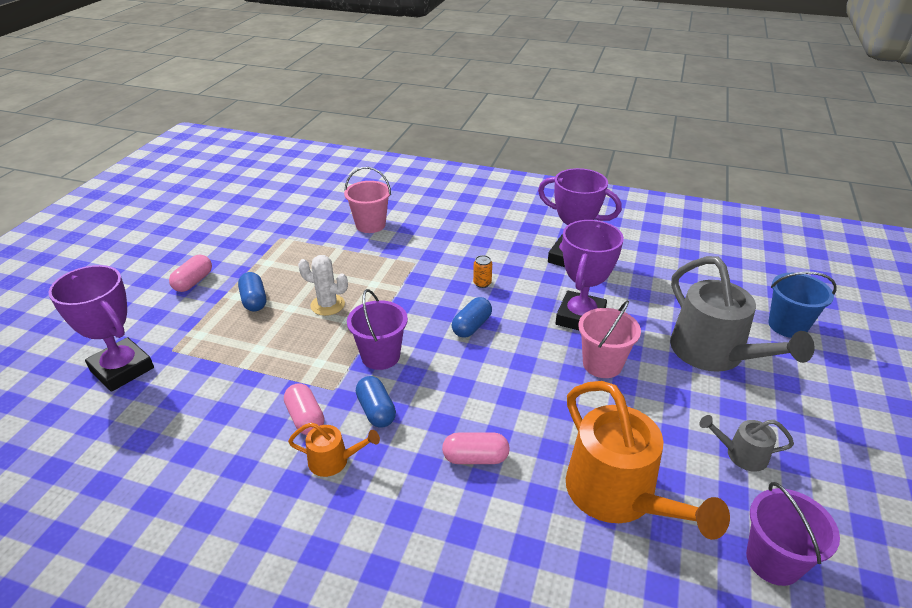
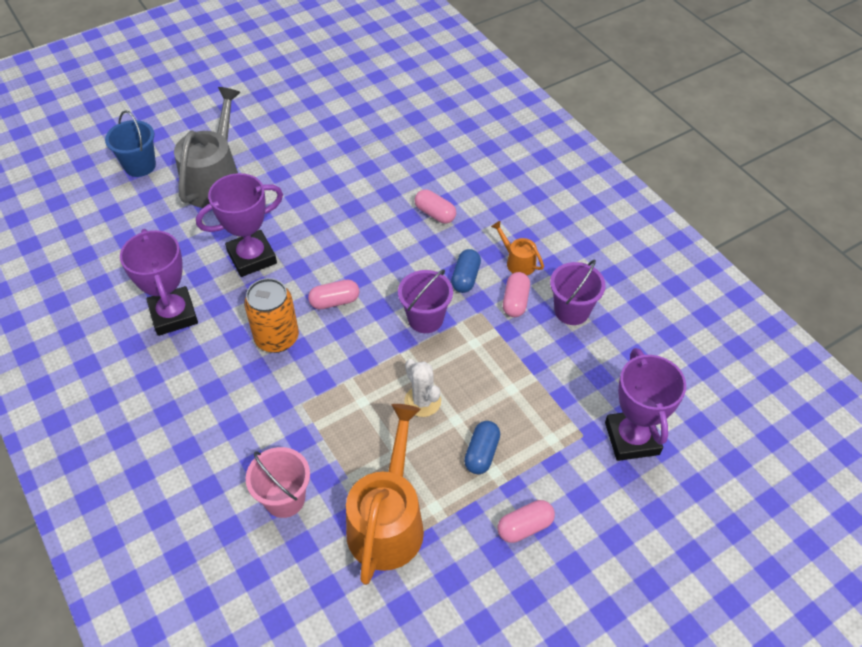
camera: 140 degrees left, 15 degrees up
blue capsule [452,297,492,338] -> pink capsule [308,280,359,310]
orange can [473,255,492,288] -> orange can [244,278,299,353], size x2.30
orange watering can [566,381,730,540] -> orange watering can moved to [346,404,424,585]
pink bucket [578,300,641,378] -> none
grey watering can [700,415,794,472] -> none
purple bucket [746,482,840,586] -> purple bucket moved to [550,260,606,325]

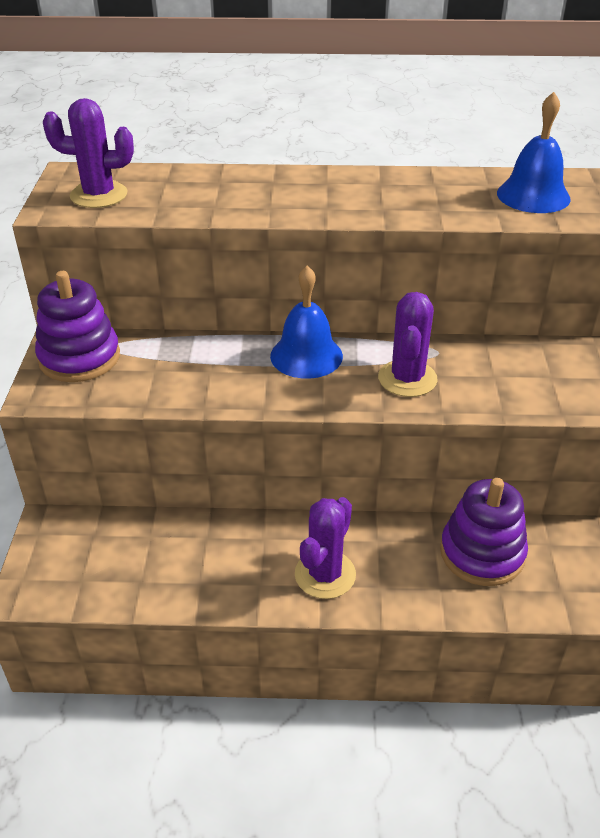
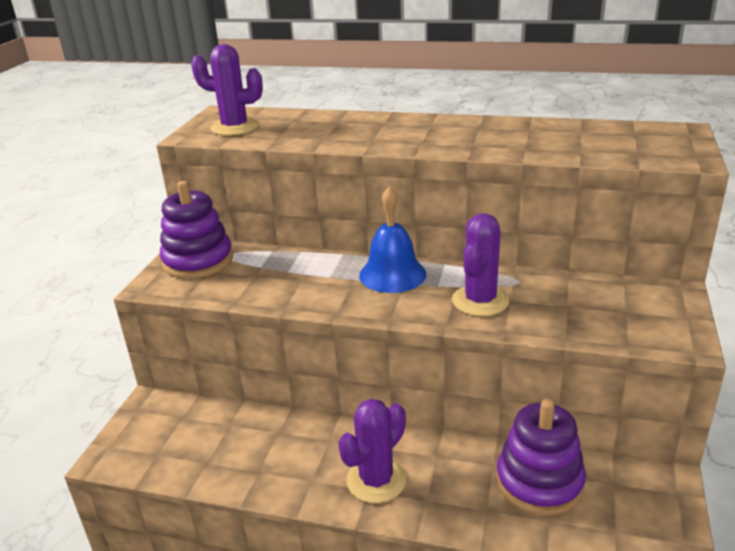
camera: 15 degrees right, 10 degrees down
blue bell [497,92,571,213] -> none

· · · ·

### Task instructions:
Word for word, output the lines from the line bearing "purple bucket [746,482,840,586]" through the end of the records above, and only those, without the pictures.

### The answer:
purple bucket [746,482,840,586] -> purple bucket moved to [550,260,606,325]

camera: 15 degrees right, 10 degrees down
blue bell [497,92,571,213] -> none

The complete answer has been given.